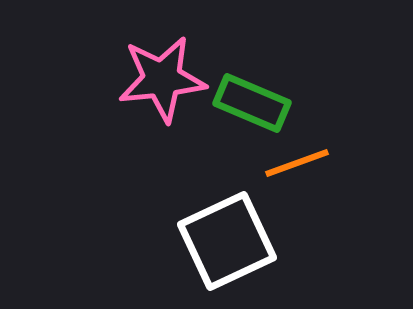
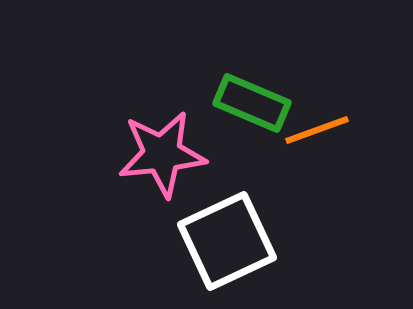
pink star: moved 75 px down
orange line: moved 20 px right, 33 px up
==
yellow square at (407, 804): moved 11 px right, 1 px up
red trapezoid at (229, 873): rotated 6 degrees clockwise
* * *
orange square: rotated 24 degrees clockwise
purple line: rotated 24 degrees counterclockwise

- [Your task] Which lines above run from the one containing "pink star: moved 75 px down" down to the one containing "orange line: moved 20 px right, 33 px up"? Repeat exactly those, both ends included, and nothing else.

- [Exercise response]
pink star: moved 75 px down
orange line: moved 20 px right, 33 px up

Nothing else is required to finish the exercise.